■ Instructions to follow ■
Print, without any change, every line from the first one through the line containing "red arrow: moved 2 px left, 3 px down", with that final line included.

■ Dataset ■
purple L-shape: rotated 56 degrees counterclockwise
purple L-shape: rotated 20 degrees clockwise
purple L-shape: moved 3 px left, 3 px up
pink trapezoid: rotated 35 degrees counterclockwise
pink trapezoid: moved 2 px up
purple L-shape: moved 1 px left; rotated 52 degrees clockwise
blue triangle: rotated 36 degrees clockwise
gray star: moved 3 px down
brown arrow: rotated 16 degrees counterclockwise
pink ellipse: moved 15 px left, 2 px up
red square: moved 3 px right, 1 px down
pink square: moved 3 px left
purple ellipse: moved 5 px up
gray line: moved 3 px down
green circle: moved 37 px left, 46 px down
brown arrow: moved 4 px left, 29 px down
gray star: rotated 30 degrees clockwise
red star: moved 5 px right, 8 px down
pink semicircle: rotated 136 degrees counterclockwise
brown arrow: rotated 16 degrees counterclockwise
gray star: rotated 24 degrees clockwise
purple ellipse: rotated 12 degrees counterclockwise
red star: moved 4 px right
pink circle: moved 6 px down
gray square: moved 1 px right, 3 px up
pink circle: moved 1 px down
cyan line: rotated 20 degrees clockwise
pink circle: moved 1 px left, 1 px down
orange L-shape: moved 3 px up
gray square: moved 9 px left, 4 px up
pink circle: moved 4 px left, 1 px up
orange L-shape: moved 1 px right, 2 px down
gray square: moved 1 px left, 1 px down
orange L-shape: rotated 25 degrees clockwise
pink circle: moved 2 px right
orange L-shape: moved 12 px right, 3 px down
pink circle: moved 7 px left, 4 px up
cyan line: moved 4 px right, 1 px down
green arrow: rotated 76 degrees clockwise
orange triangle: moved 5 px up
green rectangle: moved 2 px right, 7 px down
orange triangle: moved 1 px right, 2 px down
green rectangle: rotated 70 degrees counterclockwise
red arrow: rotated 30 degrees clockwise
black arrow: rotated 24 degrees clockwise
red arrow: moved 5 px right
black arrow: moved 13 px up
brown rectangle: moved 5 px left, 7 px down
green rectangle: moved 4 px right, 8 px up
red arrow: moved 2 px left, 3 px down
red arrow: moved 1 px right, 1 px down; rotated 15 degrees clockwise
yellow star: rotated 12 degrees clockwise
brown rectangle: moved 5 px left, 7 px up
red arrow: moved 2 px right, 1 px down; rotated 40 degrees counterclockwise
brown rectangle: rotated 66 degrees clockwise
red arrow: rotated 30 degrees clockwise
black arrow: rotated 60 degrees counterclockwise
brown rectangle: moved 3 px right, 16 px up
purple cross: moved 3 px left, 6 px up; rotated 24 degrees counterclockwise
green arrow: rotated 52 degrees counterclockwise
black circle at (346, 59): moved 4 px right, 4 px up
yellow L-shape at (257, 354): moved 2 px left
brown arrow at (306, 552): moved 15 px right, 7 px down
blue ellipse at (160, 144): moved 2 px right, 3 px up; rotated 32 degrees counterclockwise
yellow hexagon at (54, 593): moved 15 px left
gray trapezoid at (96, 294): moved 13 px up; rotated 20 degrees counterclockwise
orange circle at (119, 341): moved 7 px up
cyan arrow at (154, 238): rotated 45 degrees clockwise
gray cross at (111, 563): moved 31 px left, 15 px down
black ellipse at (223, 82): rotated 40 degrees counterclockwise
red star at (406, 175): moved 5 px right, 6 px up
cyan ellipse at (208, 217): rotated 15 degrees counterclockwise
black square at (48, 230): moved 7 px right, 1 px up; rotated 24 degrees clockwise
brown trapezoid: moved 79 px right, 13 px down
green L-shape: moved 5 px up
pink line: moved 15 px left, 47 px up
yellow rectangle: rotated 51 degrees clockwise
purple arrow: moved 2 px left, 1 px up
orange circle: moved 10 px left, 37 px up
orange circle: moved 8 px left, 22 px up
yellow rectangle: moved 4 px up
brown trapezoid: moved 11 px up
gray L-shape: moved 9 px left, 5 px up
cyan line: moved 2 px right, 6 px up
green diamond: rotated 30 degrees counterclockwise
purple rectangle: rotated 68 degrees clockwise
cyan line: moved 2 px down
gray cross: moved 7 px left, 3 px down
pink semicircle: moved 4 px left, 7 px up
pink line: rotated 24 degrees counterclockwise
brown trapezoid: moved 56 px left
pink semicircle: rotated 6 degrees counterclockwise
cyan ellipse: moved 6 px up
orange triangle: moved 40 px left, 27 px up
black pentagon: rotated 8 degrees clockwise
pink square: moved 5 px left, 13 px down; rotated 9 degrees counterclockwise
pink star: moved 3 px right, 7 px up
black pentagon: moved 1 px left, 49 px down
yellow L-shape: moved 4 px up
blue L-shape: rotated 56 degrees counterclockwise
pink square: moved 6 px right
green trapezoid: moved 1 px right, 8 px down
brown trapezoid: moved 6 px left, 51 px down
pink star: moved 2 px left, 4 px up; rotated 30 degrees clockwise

■ In response ■
purple L-shape: rotated 56 degrees counterclockwise
purple L-shape: rotated 20 degrees clockwise
purple L-shape: moved 3 px left, 3 px up
pink trapezoid: rotated 35 degrees counterclockwise
pink trapezoid: moved 2 px up
purple L-shape: moved 1 px left; rotated 52 degrees clockwise
blue triangle: rotated 36 degrees clockwise
gray star: moved 3 px down
brown arrow: rotated 16 degrees counterclockwise
pink ellipse: moved 15 px left, 2 px up
red square: moved 3 px right, 1 px down
pink square: moved 3 px left
purple ellipse: moved 5 px up
gray line: moved 3 px down
green circle: moved 37 px left, 46 px down
brown arrow: moved 4 px left, 29 px down
gray star: rotated 30 degrees clockwise
red star: moved 5 px right, 8 px down
pink semicircle: rotated 136 degrees counterclockwise
brown arrow: rotated 16 degrees counterclockwise
gray star: rotated 24 degrees clockwise
purple ellipse: rotated 12 degrees counterclockwise
red star: moved 4 px right
pink circle: moved 6 px down
gray square: moved 1 px right, 3 px up
pink circle: moved 1 px down
cyan line: rotated 20 degrees clockwise
pink circle: moved 1 px left, 1 px down
orange L-shape: moved 3 px up
gray square: moved 9 px left, 4 px up
pink circle: moved 4 px left, 1 px up
orange L-shape: moved 1 px right, 2 px down
gray square: moved 1 px left, 1 px down
orange L-shape: rotated 25 degrees clockwise
pink circle: moved 2 px right
orange L-shape: moved 12 px right, 3 px down
pink circle: moved 7 px left, 4 px up
cyan line: moved 4 px right, 1 px down
green arrow: rotated 76 degrees clockwise
orange triangle: moved 5 px up
green rectangle: moved 2 px right, 7 px down
orange triangle: moved 1 px right, 2 px down
green rectangle: rotated 70 degrees counterclockwise
red arrow: rotated 30 degrees clockwise
black arrow: rotated 24 degrees clockwise
red arrow: moved 5 px right
black arrow: moved 13 px up
brown rectangle: moved 5 px left, 7 px down
green rectangle: moved 4 px right, 8 px up
red arrow: moved 2 px left, 3 px down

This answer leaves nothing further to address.